*** Stored data Section Begins ***

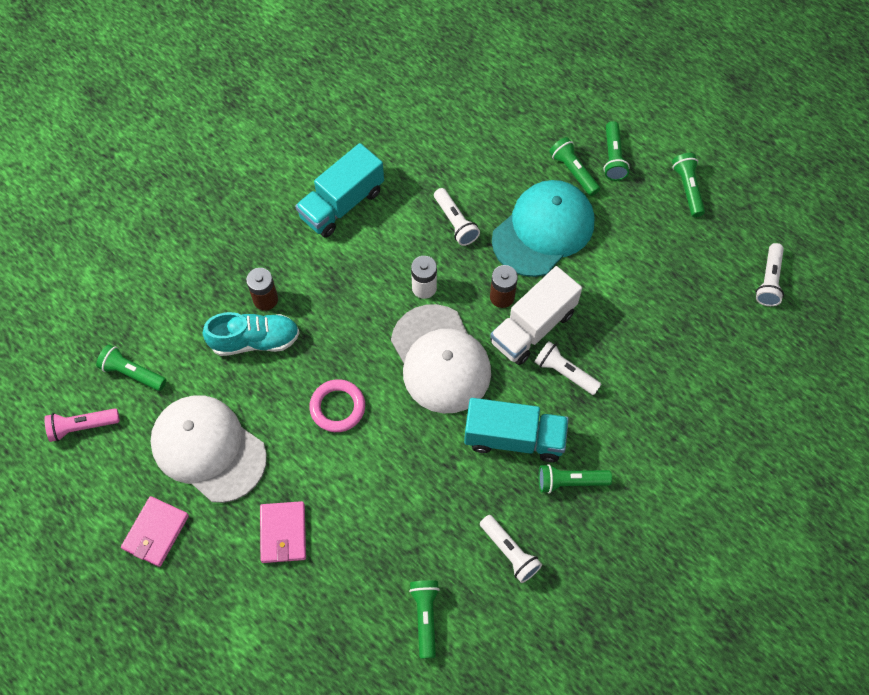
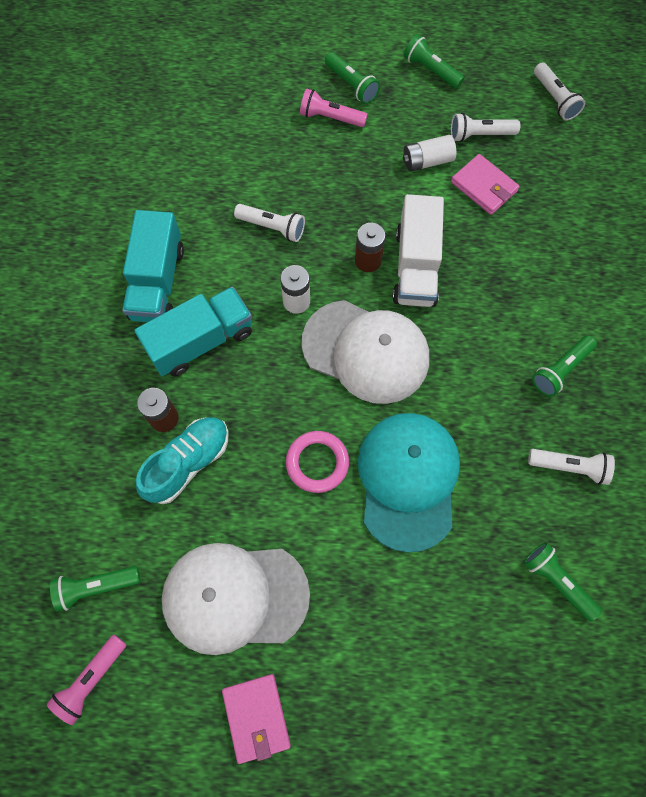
camera: 40 degrees left, 5 degrees up
pink wallet [260,501,306,563] -> pink wallet moved to [451,154,520,215]
turquoise truck [464,398,569,462] -> turquoise truck moved to [134,287,252,376]
turquoise cap [492,180,594,277] -> turquoise cap moved to [358,413,460,553]
white flashlight [535,341,602,395] -> white flashlight moved to [451,113,520,142]
green flashlight [549,137,600,196] -> pink flashlight [300,89,368,127]
none -> white battery [403,135,456,172]

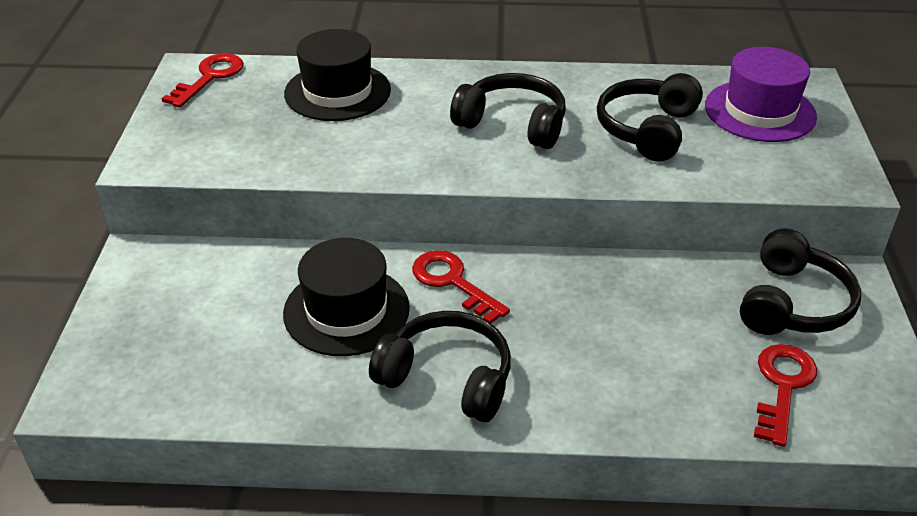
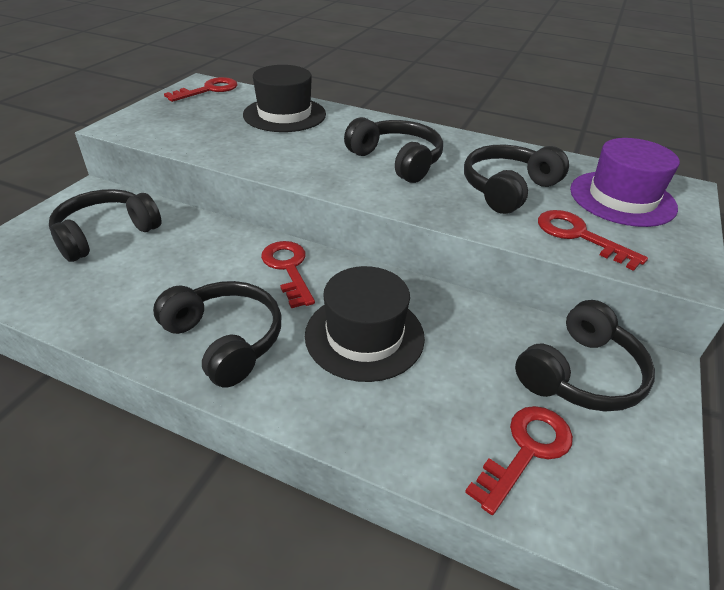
camera: 20 degrees right, 0 degrees up
black hat [283,238,410,356] -> black hat moved to [305,266,425,382]
none -> black headphones [49,189,162,262]
none -> red key [538,210,648,271]

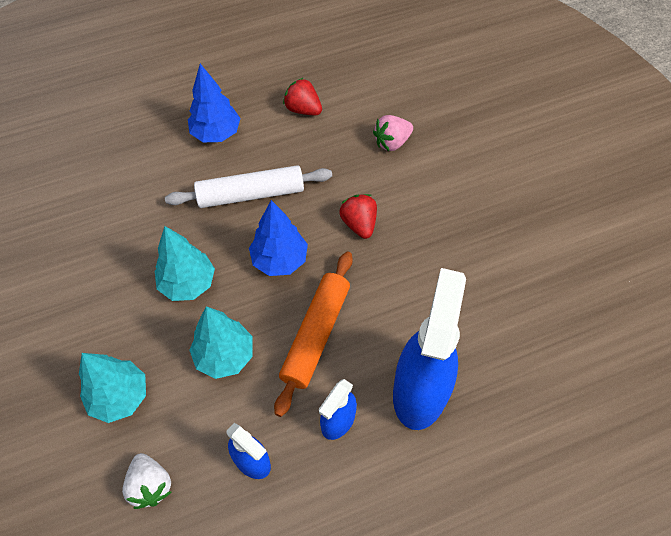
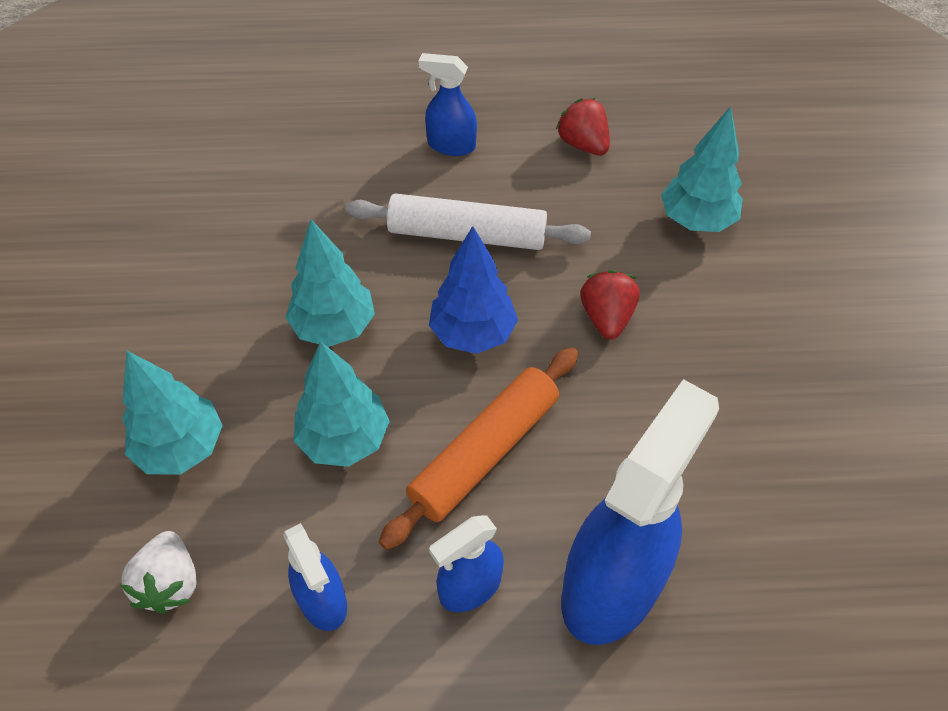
camera: 20 degrees right, 5 degrees down
blue tree [188,64,240,142] -> blue spray bottle [418,53,477,156]
pink strawberry [373,115,413,151] -> turquoise tree [661,106,743,232]

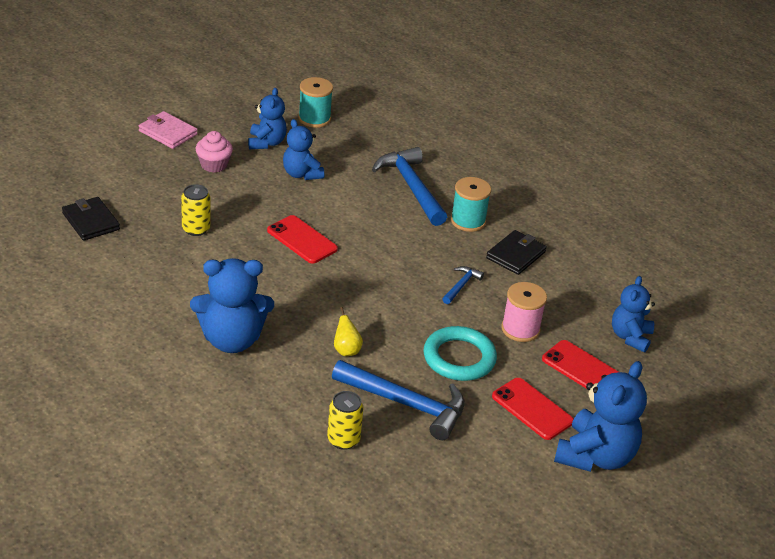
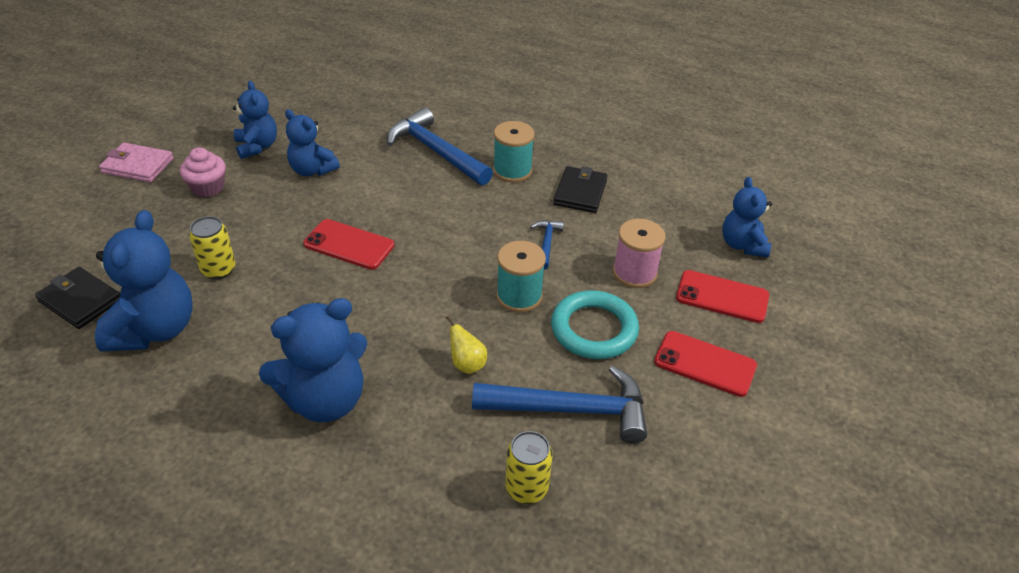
camera: 20 degrees left, 5 degrees up
turquoise spool [298,77,333,128] -> turquoise spool moved to [496,241,546,312]
blue teddy bear [554,361,647,472] -> blue teddy bear moved to [95,210,193,352]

*** Stored data Section Ends ***

**Exercise goal:** Could you write the entries out again exactly, without their pictures?

**Answer below:**
camera: 40 degrees left, 5 degrees up
pink wallet [260,501,306,563] -> pink wallet moved to [451,154,520,215]
turquoise truck [464,398,569,462] -> turquoise truck moved to [134,287,252,376]
turquoise cap [492,180,594,277] -> turquoise cap moved to [358,413,460,553]
white flashlight [535,341,602,395] -> white flashlight moved to [451,113,520,142]
green flashlight [549,137,600,196] -> pink flashlight [300,89,368,127]
none -> white battery [403,135,456,172]

camera: 20 degrees right, 0 degrees up
black hat [283,238,410,356] -> black hat moved to [305,266,425,382]
none -> black headphones [49,189,162,262]
none -> red key [538,210,648,271]

camera: 20 degrees right, 5 degrees down
blue tree [188,64,240,142] -> blue spray bottle [418,53,477,156]
pink strawberry [373,115,413,151] -> turquoise tree [661,106,743,232]

camera: 20 degrees left, 5 degrees up
turquoise spool [298,77,333,128] -> turquoise spool moved to [496,241,546,312]
blue teddy bear [554,361,647,472] -> blue teddy bear moved to [95,210,193,352]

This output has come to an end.